What follows is a set of records; repeat them exactly, without the pictures.

• GIVEN RECORDS
:::::

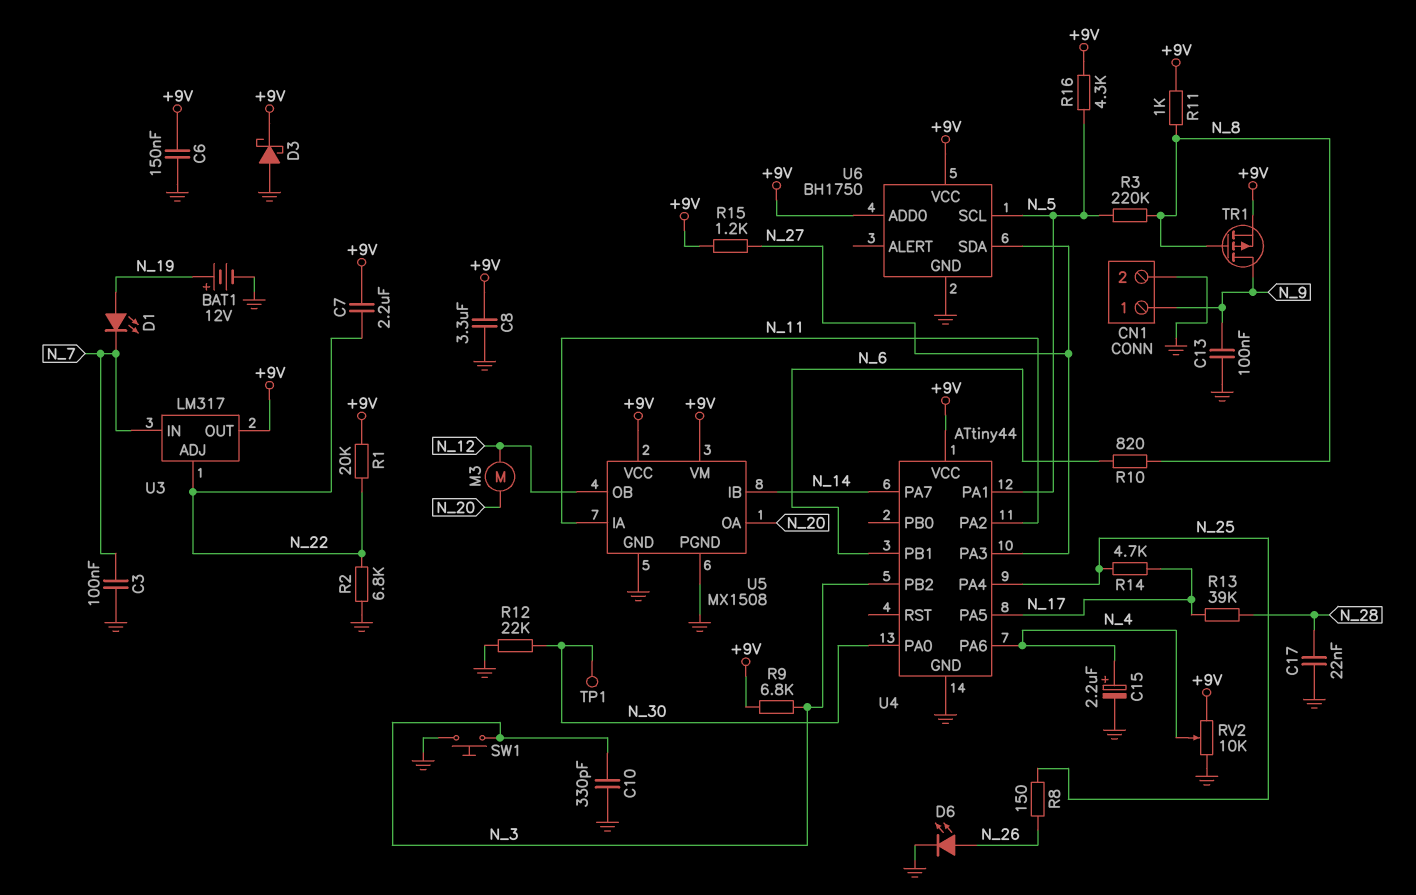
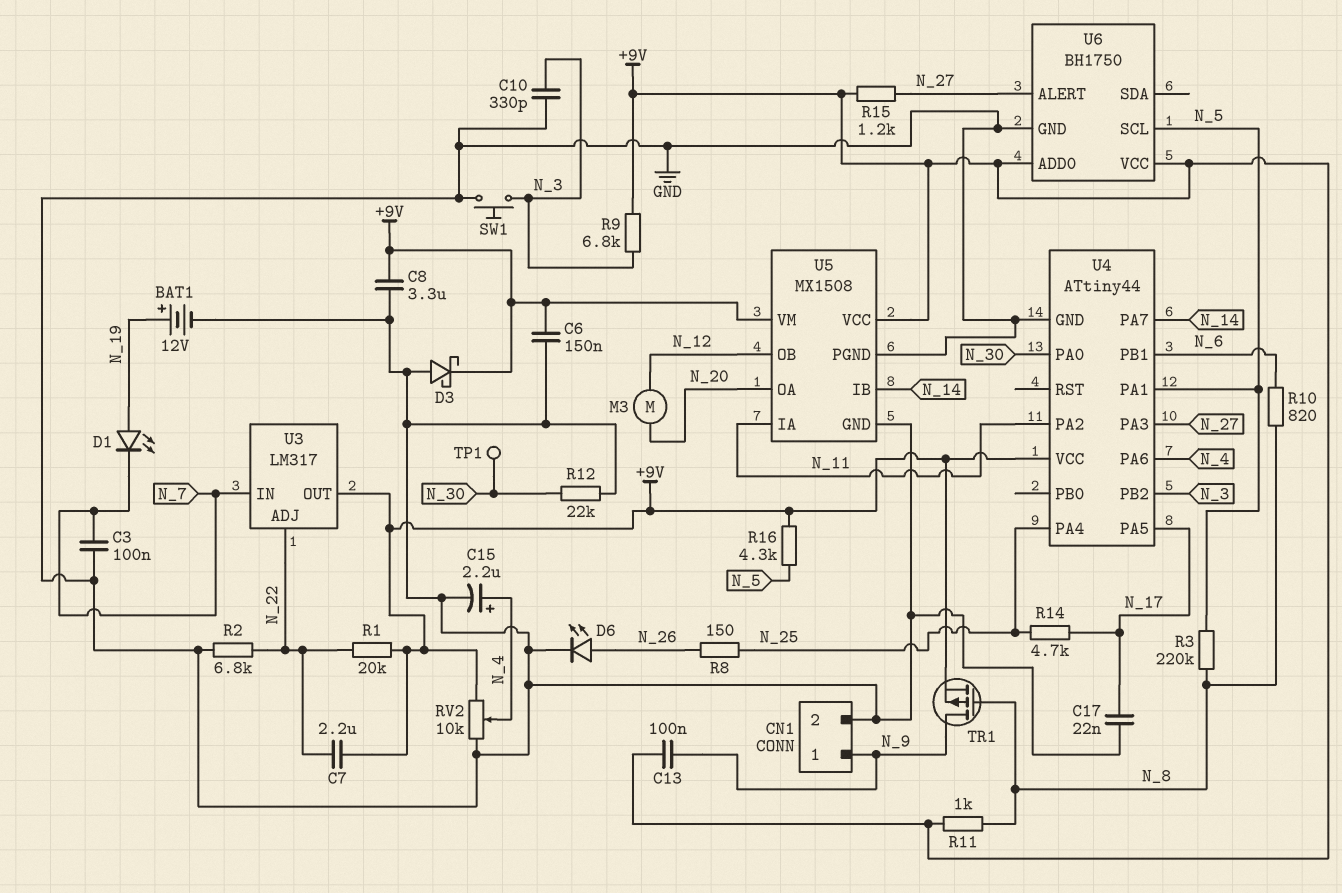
C13: 100nF (GND, N_9) -> 100nF (+9V, N_9)
C17: 22nF (GND, N_28) -> 22nF (GND, N_17)
R13: 39k (N_17, N_28) -> none
U6 pin ALERT: none -> N_27
U6 pin SDA: N_27 -> none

:::::

• SOLUTION BELOW
C13: 100nF (GND, N_9) -> 100nF (+9V, N_9)
C17: 22nF (GND, N_28) -> 22nF (GND, N_17)
R13: 39k (N_17, N_28) -> none
U6 pin ALERT: none -> N_27
U6 pin SDA: N_27 -> none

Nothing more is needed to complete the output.